_GOAL OF THE EXERCISE_
Retype the entries below word for word, leaving out every picture.

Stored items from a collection
**********

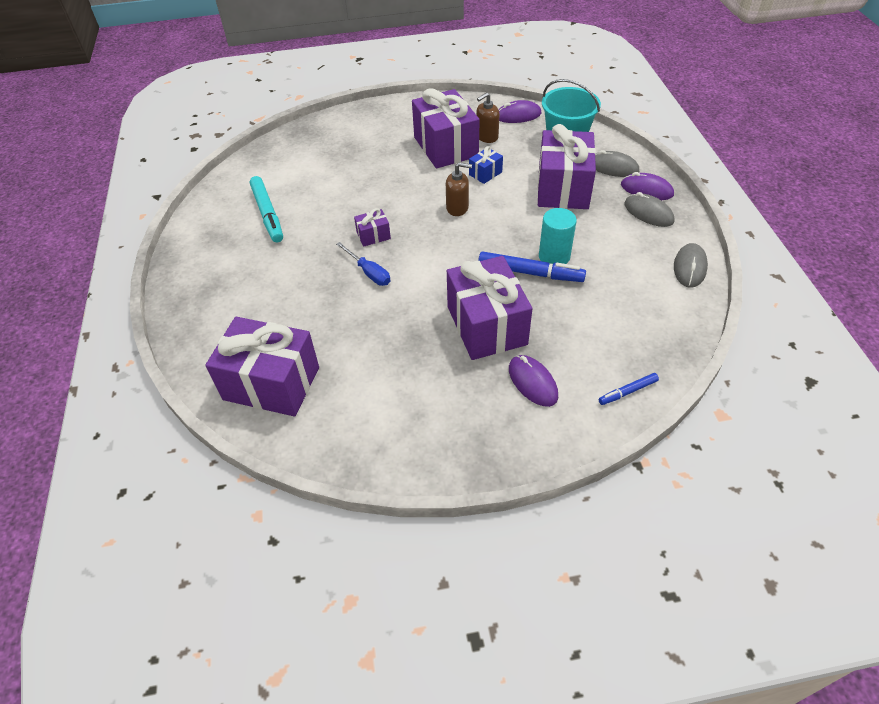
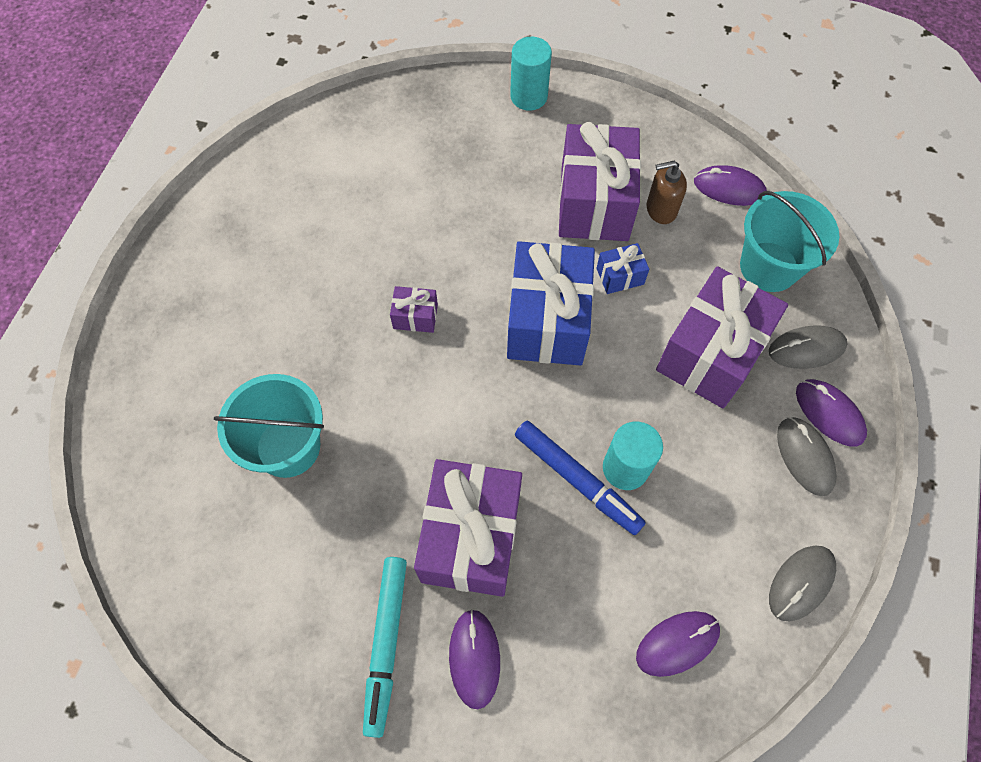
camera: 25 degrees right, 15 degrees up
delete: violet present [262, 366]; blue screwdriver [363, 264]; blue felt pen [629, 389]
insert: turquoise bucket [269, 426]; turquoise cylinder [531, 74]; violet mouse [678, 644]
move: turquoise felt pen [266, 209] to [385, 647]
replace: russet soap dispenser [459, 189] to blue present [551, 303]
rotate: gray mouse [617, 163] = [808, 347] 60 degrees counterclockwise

**********

_RESULT FOR THIS EXERCISE_
camera: 25 degrees right, 15 degrees up
delete: violet present [262, 366]; blue screwdriver [363, 264]; blue felt pen [629, 389]
insert: turquoise bucket [269, 426]; turquoise cylinder [531, 74]; violet mouse [678, 644]
move: turquoise felt pen [266, 209] to [385, 647]
replace: russet soap dispenser [459, 189] to blue present [551, 303]
rotate: gray mouse [617, 163] = [808, 347] 60 degrees counterclockwise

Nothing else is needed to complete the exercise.